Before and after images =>

◇ ◇ ◇ ◇

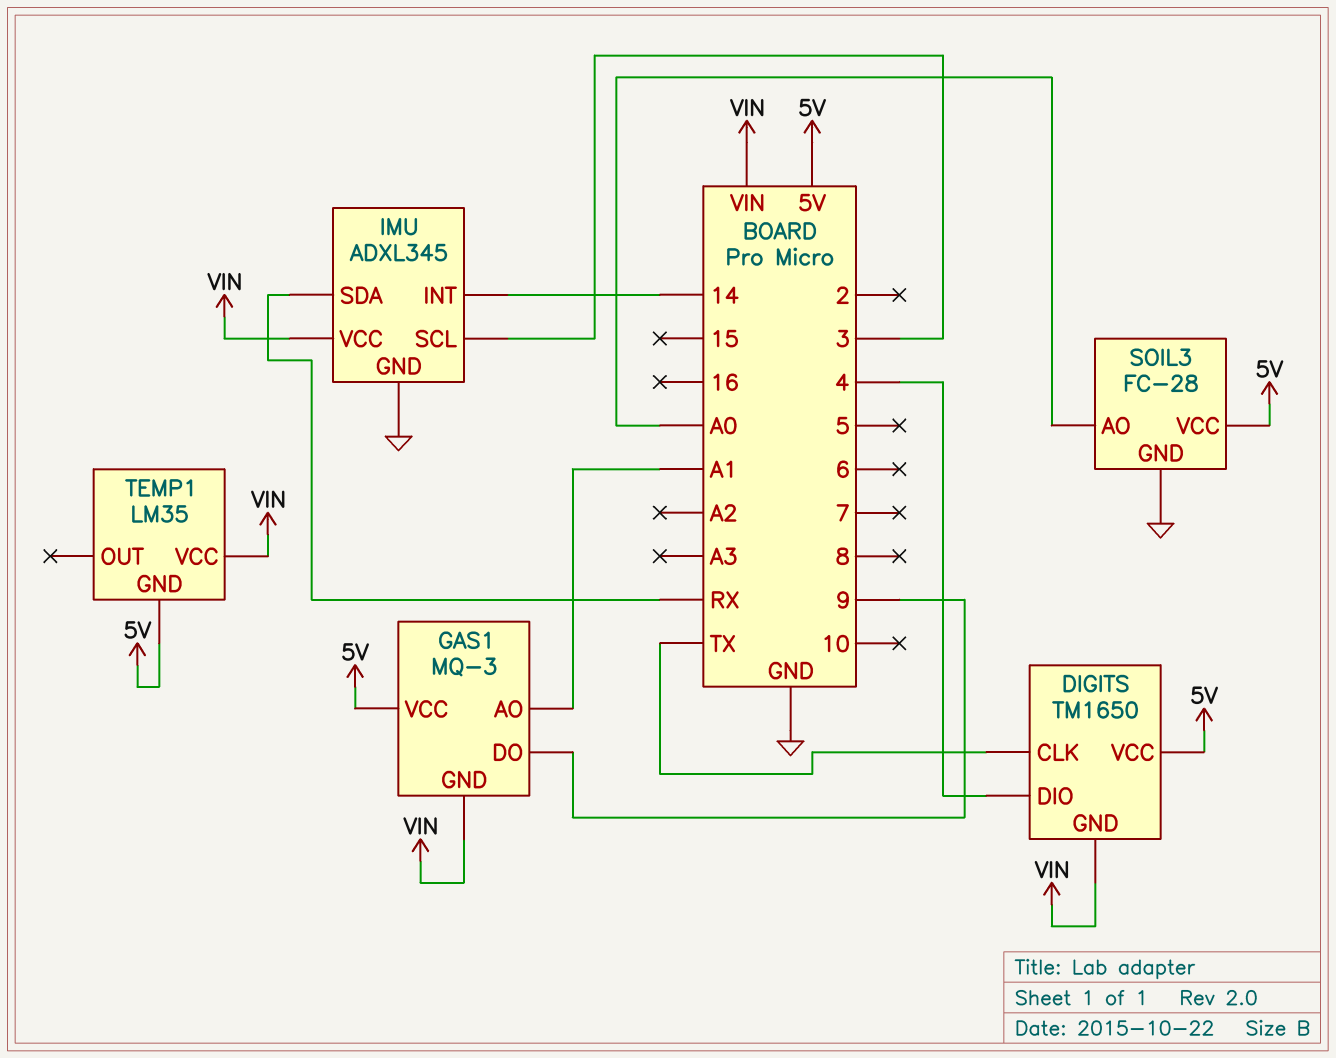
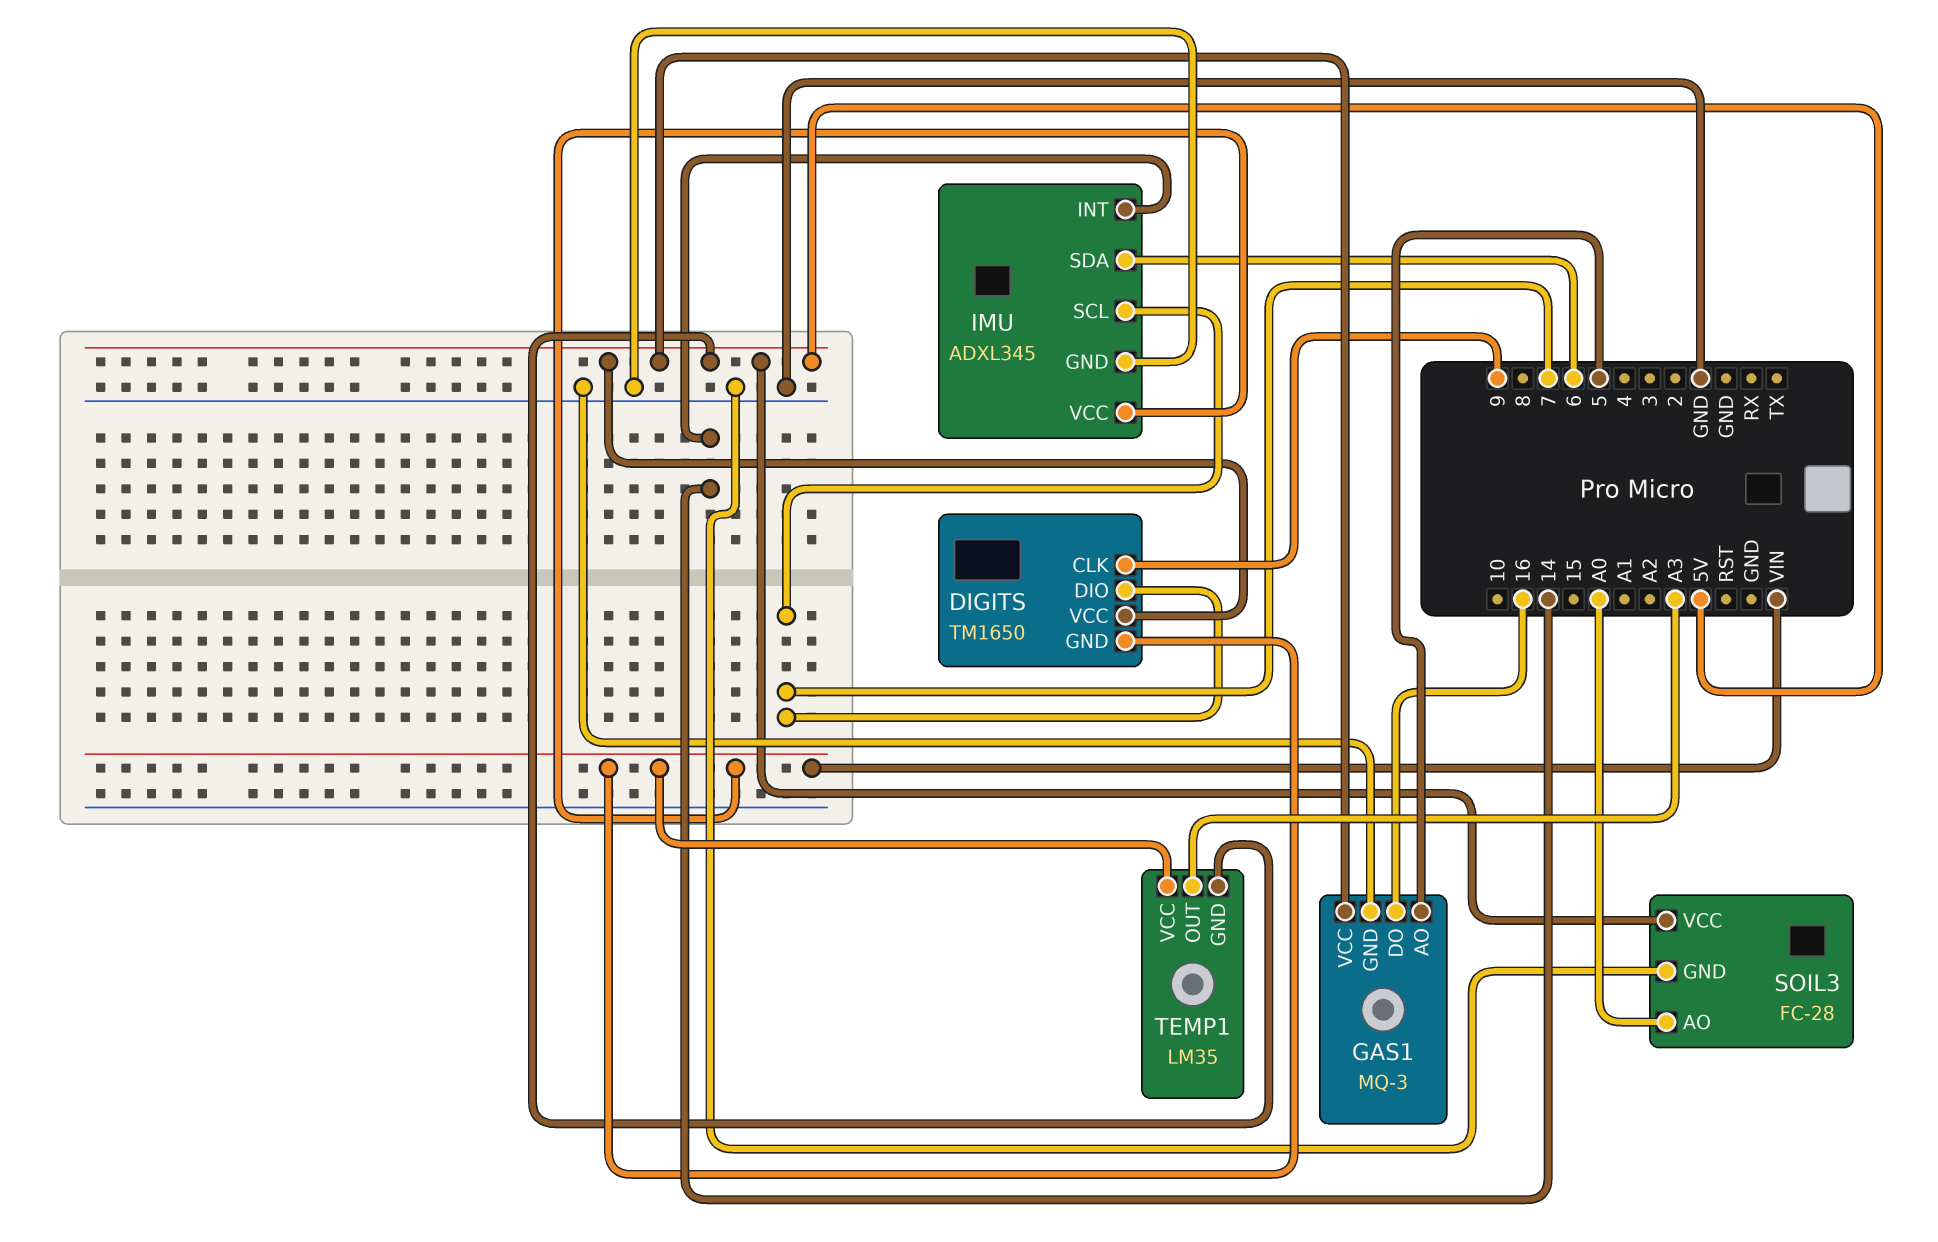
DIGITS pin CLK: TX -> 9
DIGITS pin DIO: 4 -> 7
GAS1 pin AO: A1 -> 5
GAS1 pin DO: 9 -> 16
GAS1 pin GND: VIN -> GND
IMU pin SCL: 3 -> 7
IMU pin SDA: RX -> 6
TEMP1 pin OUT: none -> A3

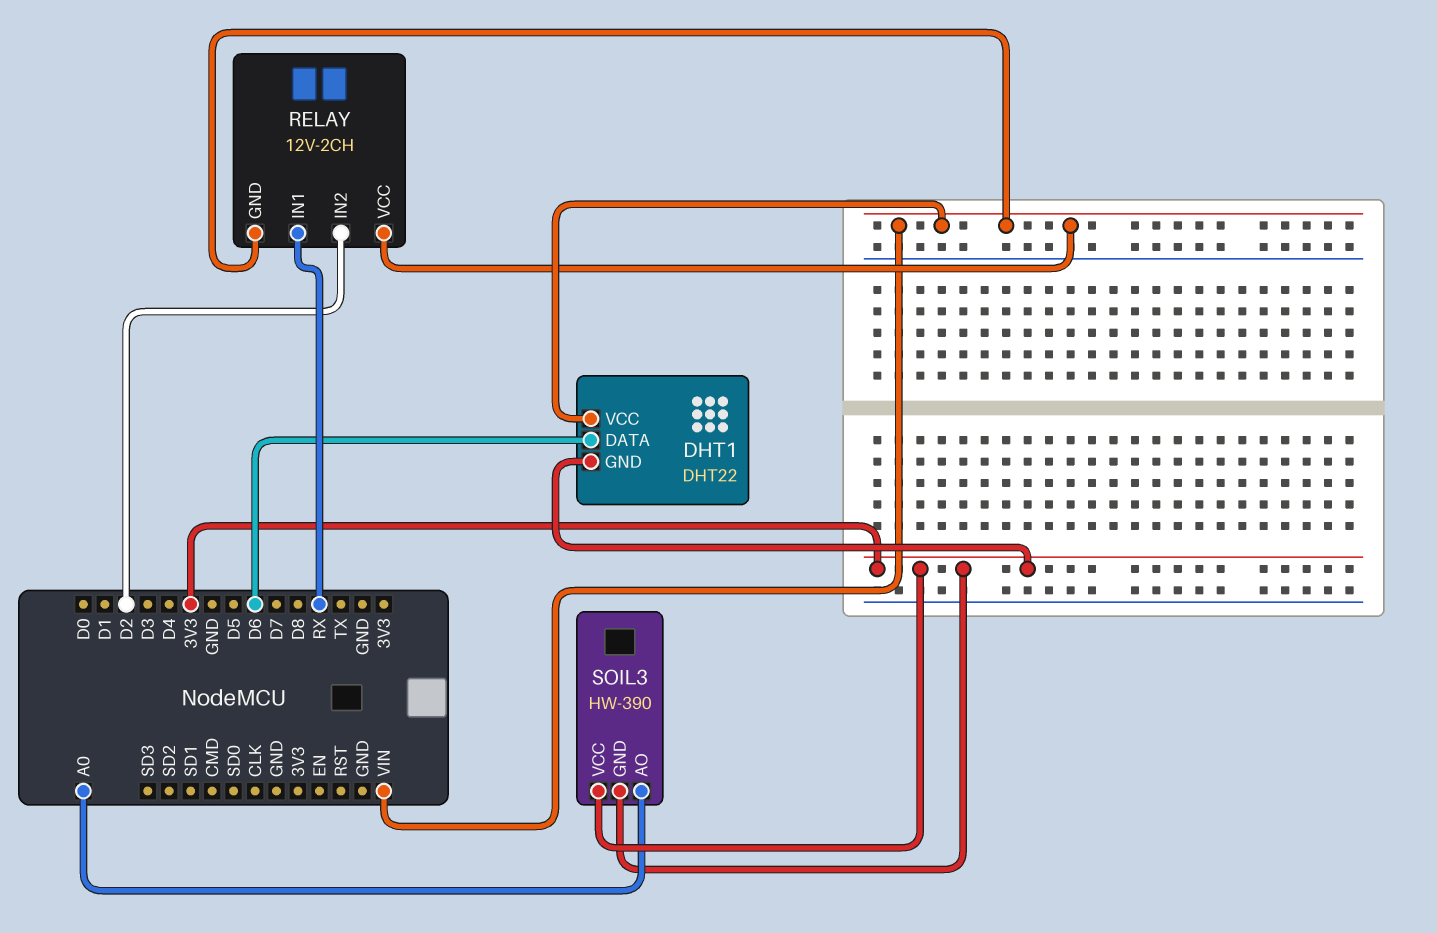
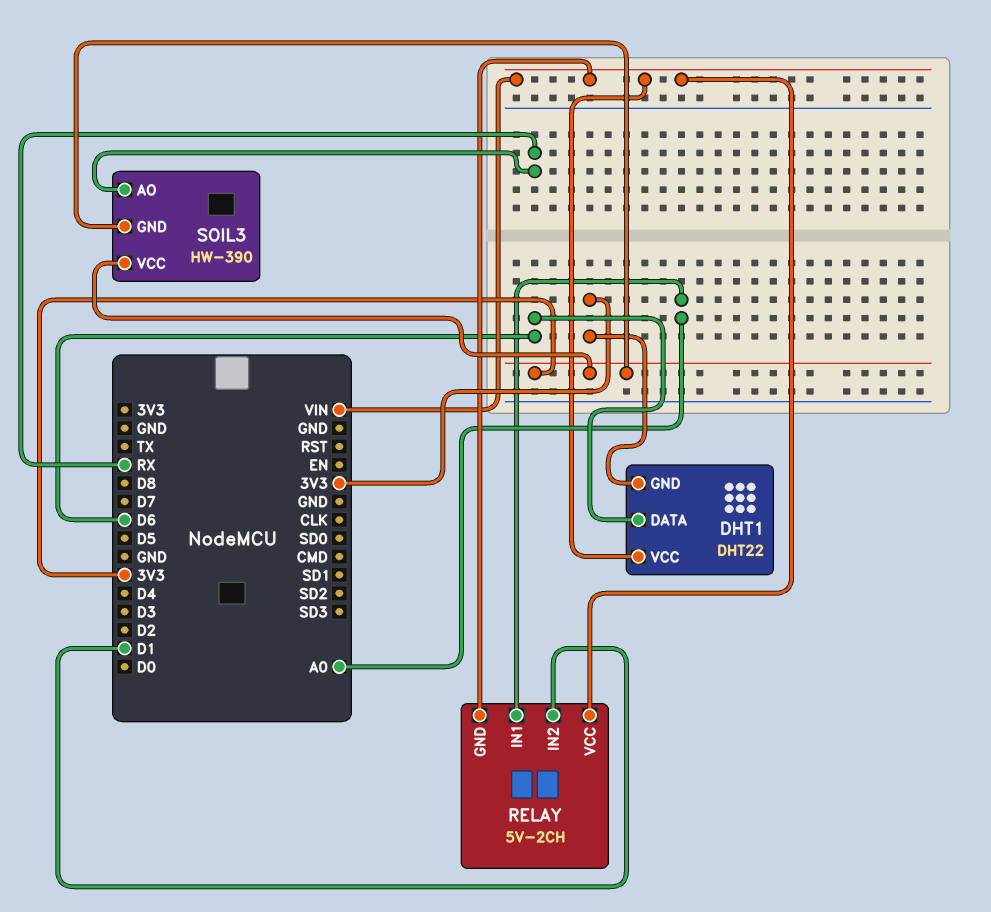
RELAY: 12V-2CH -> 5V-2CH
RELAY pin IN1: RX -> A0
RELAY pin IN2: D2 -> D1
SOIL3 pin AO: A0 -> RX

◇ ◇ ◇ ◇

Return the total number of lines in the records that contain "RELAY", without any explanation.

Completed task =>
3